### [THE PROBLEM]
Copy out each line below that has the word "pink" in it.

### [TASK INPUT]
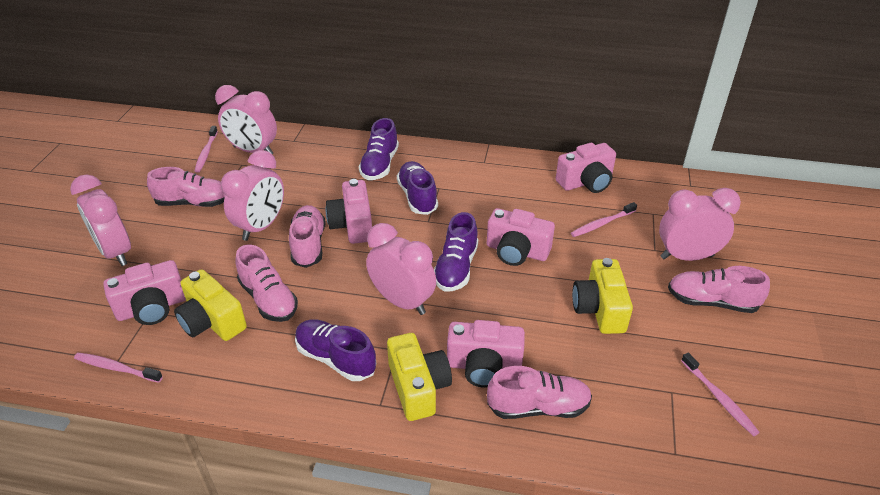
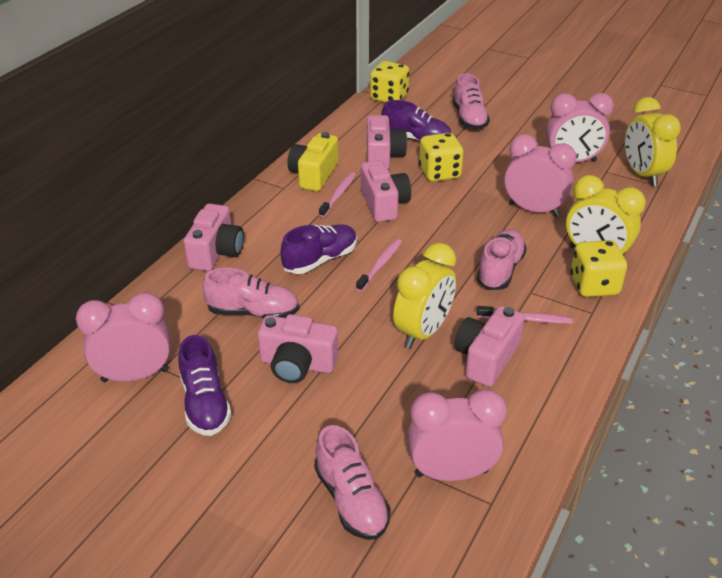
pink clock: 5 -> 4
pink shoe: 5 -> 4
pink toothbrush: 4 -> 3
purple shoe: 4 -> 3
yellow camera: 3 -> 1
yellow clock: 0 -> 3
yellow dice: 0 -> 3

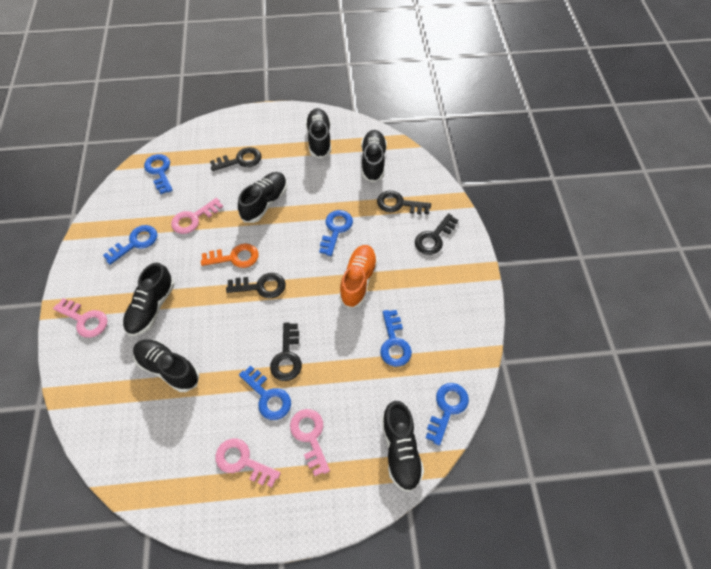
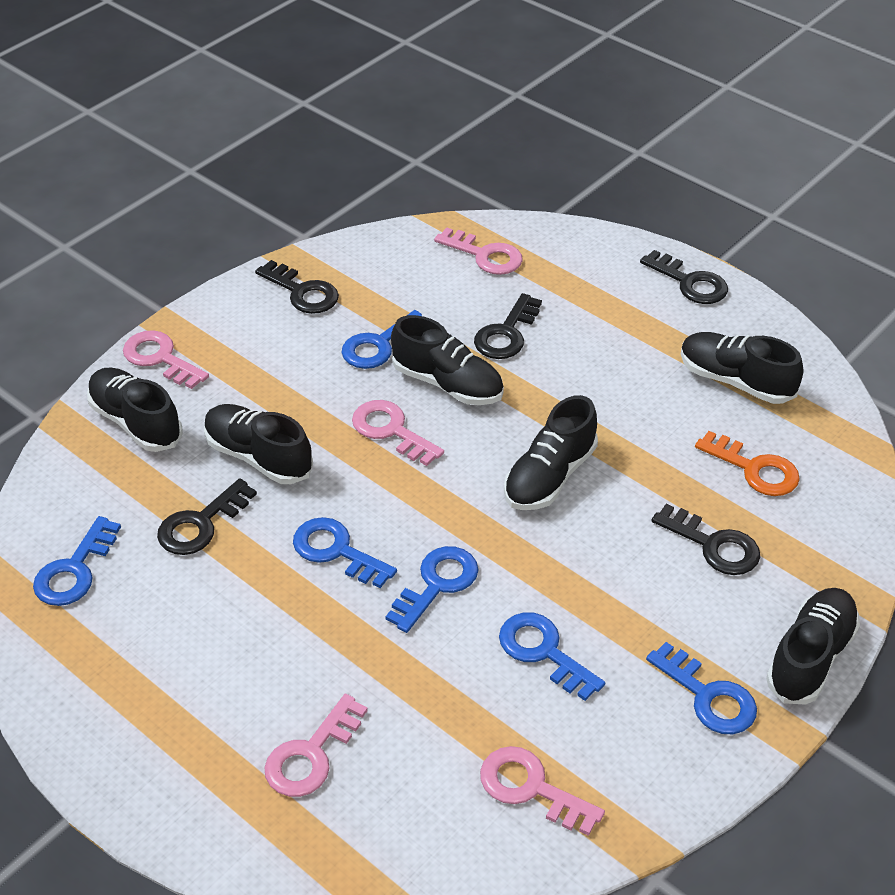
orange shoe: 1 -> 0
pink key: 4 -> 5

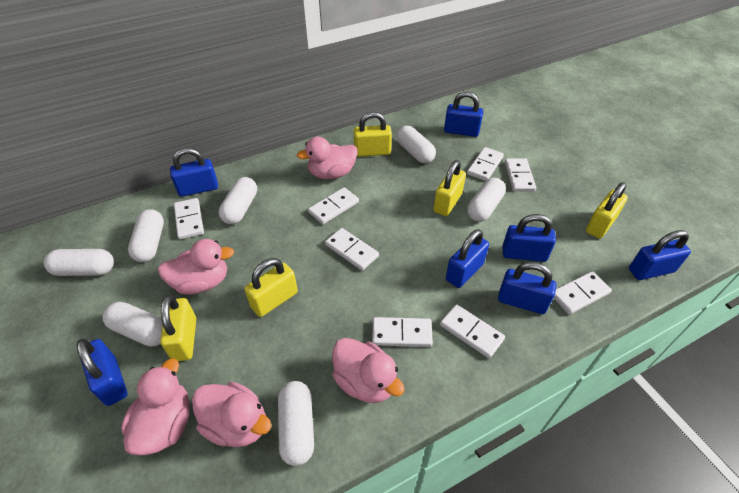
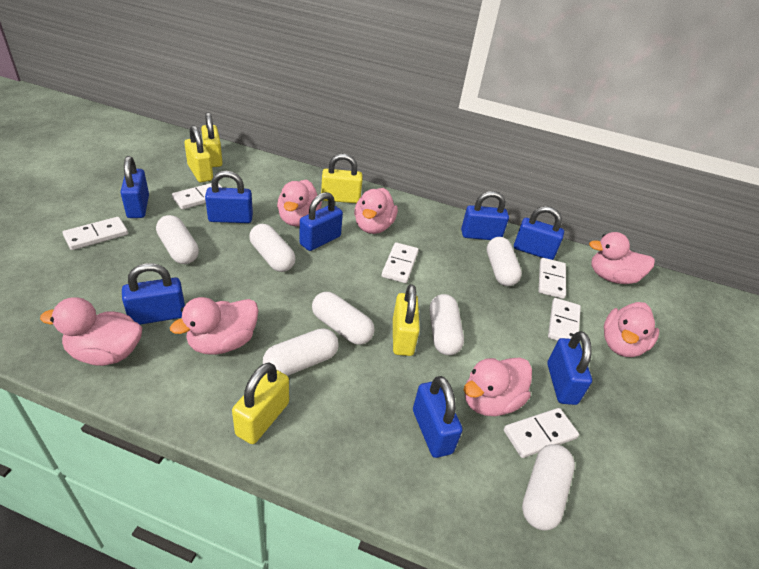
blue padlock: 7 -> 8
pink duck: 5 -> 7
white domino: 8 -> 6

* * *

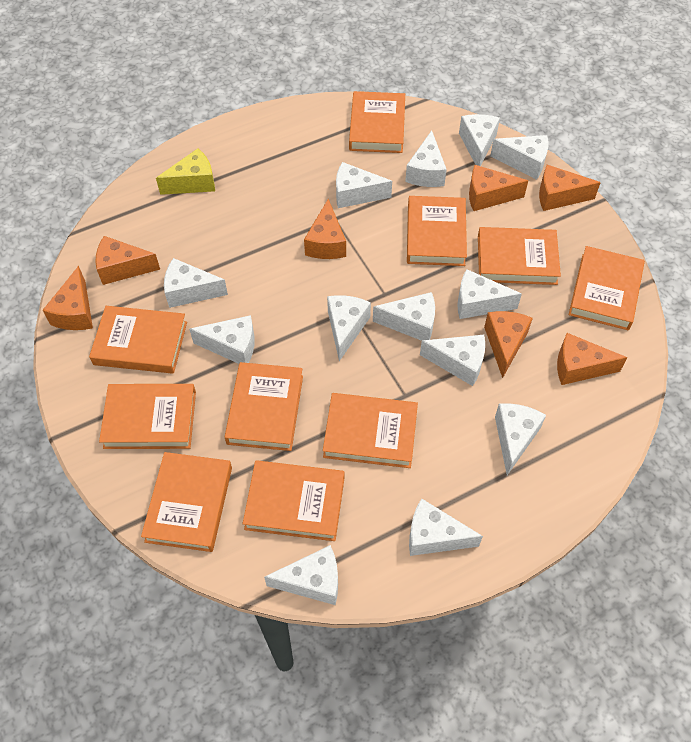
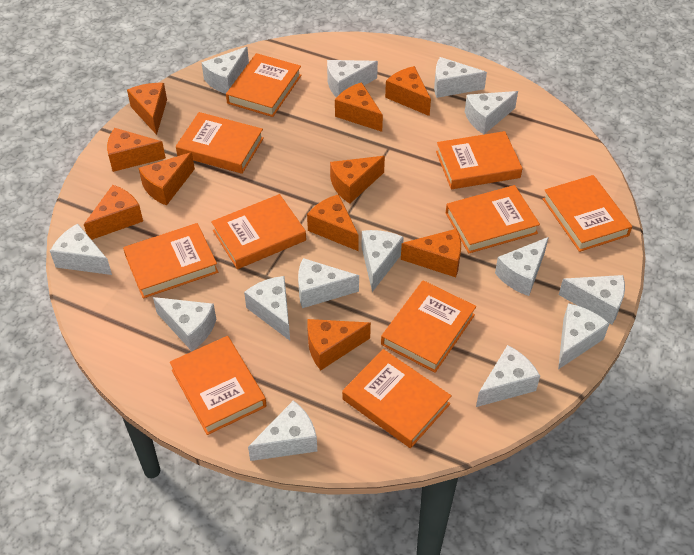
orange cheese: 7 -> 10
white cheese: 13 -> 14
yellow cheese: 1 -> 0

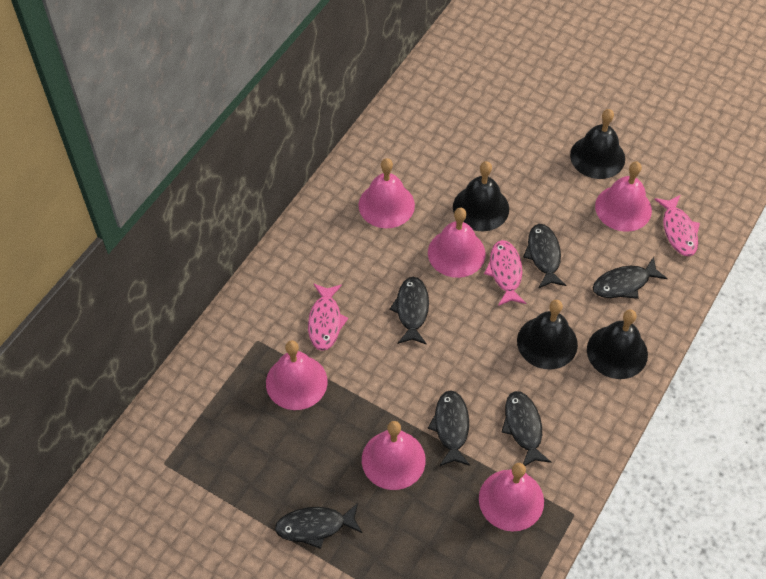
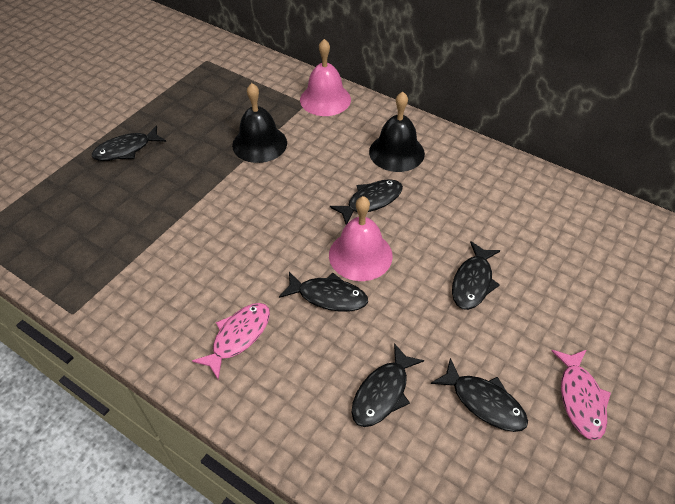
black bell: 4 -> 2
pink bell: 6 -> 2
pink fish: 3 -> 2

### [PROBLEM SOLUTION]
pink clock: 5 -> 4
pink shoe: 5 -> 4
pink toothbrush: 4 -> 3
pink key: 4 -> 5
pink duck: 5 -> 7
pink bell: 6 -> 2
pink fish: 3 -> 2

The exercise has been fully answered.